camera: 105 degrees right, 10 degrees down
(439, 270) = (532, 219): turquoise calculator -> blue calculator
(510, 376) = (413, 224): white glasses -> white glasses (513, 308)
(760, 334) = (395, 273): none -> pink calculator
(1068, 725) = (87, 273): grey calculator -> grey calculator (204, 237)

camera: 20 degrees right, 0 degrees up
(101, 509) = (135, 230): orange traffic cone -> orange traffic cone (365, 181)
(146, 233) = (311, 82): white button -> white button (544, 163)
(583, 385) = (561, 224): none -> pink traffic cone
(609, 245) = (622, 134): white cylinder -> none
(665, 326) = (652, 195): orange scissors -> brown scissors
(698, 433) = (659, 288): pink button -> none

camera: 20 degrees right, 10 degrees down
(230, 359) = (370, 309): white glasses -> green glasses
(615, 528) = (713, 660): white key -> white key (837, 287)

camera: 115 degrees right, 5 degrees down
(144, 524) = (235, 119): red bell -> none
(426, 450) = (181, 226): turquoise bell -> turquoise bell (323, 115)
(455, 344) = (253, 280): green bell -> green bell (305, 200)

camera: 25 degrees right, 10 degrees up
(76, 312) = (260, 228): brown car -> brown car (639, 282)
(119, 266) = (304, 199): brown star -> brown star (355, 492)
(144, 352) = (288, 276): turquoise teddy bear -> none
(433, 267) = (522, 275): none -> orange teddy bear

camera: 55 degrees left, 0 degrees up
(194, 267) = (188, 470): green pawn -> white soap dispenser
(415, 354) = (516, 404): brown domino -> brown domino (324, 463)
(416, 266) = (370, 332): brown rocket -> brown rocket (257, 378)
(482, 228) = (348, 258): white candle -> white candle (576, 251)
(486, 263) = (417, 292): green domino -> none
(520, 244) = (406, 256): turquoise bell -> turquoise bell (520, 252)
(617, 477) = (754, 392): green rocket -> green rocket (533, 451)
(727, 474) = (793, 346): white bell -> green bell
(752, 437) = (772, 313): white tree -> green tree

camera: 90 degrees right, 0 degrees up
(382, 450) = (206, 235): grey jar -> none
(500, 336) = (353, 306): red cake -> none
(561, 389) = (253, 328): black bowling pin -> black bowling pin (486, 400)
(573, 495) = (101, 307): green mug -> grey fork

^^^^^^^^

Return exactly the lines above from the line that has "(510, 376) = (413, 224): white" through the line that has "(144, 524) = (235, 119): red bell -> none", inclusive, and nothing else.

(510, 376) = (413, 224): white glasses -> white glasses (513, 308)
(760, 334) = (395, 273): none -> pink calculator
(1068, 725) = (87, 273): grey calculator -> grey calculator (204, 237)

camera: 20 degrees right, 0 degrees up
(101, 509) = (135, 230): orange traffic cone -> orange traffic cone (365, 181)
(146, 233) = (311, 82): white button -> white button (544, 163)
(583, 385) = (561, 224): none -> pink traffic cone
(609, 245) = (622, 134): white cylinder -> none
(665, 326) = (652, 195): orange scissors -> brown scissors
(698, 433) = (659, 288): pink button -> none

camera: 20 degrees right, 10 degrees down
(230, 359) = (370, 309): white glasses -> green glasses
(615, 528) = (713, 660): white key -> white key (837, 287)

camera: 115 degrees right, 5 degrees down
(144, 524) = (235, 119): red bell -> none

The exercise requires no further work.